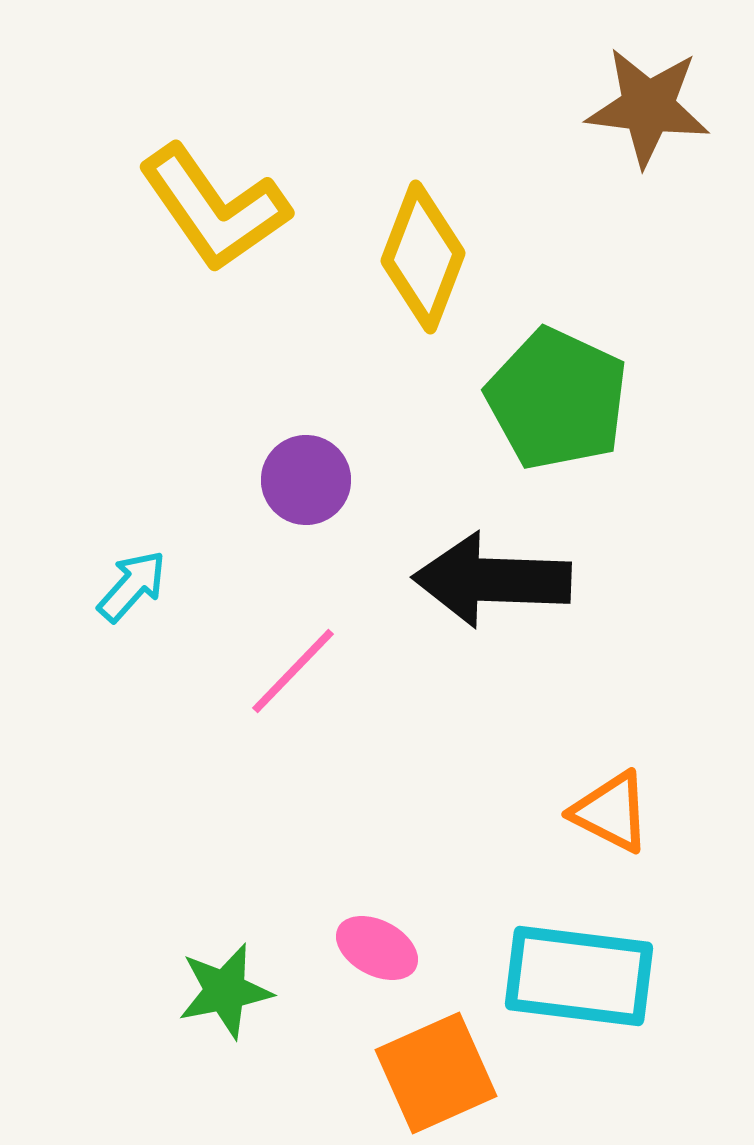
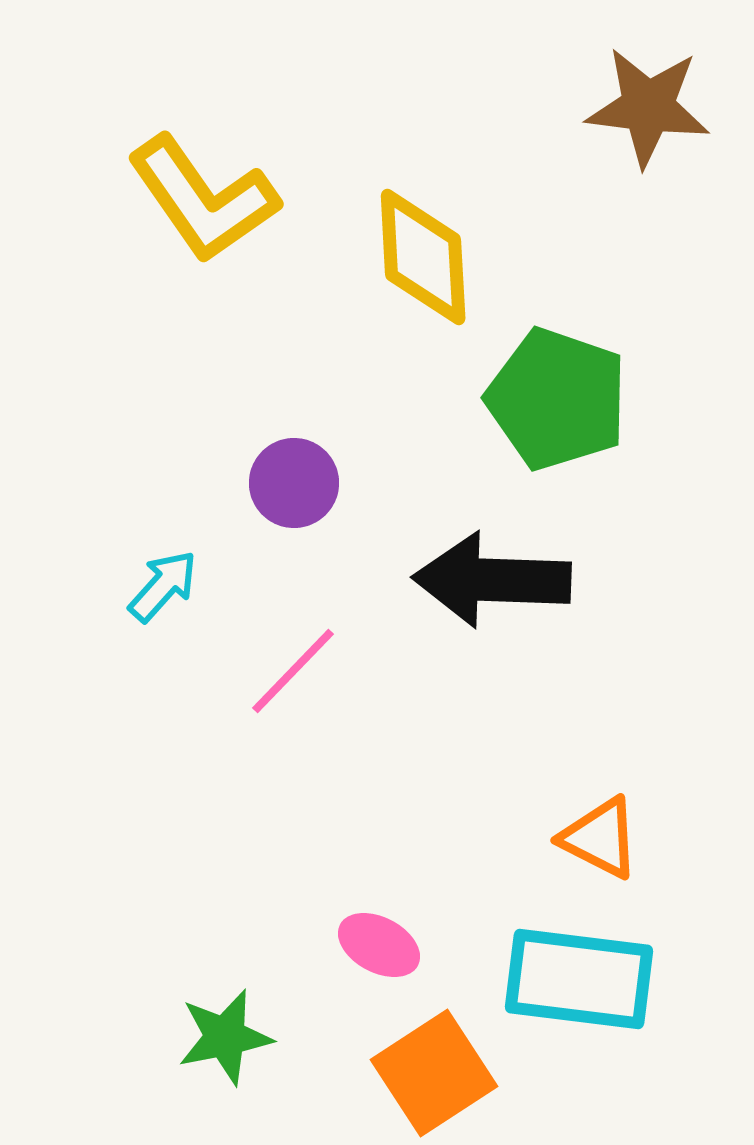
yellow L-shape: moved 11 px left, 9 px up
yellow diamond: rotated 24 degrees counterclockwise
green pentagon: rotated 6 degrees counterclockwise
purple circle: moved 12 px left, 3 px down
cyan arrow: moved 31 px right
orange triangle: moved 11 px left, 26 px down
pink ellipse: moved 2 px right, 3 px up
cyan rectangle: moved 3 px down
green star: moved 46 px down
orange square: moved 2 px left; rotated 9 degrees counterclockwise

_ _ _ _ _

**Work to do**
Rewrite the lines of the records above as a numbered list, skipping blank lines and leaving out the pictures.

**Answer to the problem**
1. yellow L-shape: moved 11 px left, 9 px up
2. yellow diamond: rotated 24 degrees counterclockwise
3. green pentagon: rotated 6 degrees counterclockwise
4. purple circle: moved 12 px left, 3 px down
5. cyan arrow: moved 31 px right
6. orange triangle: moved 11 px left, 26 px down
7. pink ellipse: moved 2 px right, 3 px up
8. cyan rectangle: moved 3 px down
9. green star: moved 46 px down
10. orange square: moved 2 px left; rotated 9 degrees counterclockwise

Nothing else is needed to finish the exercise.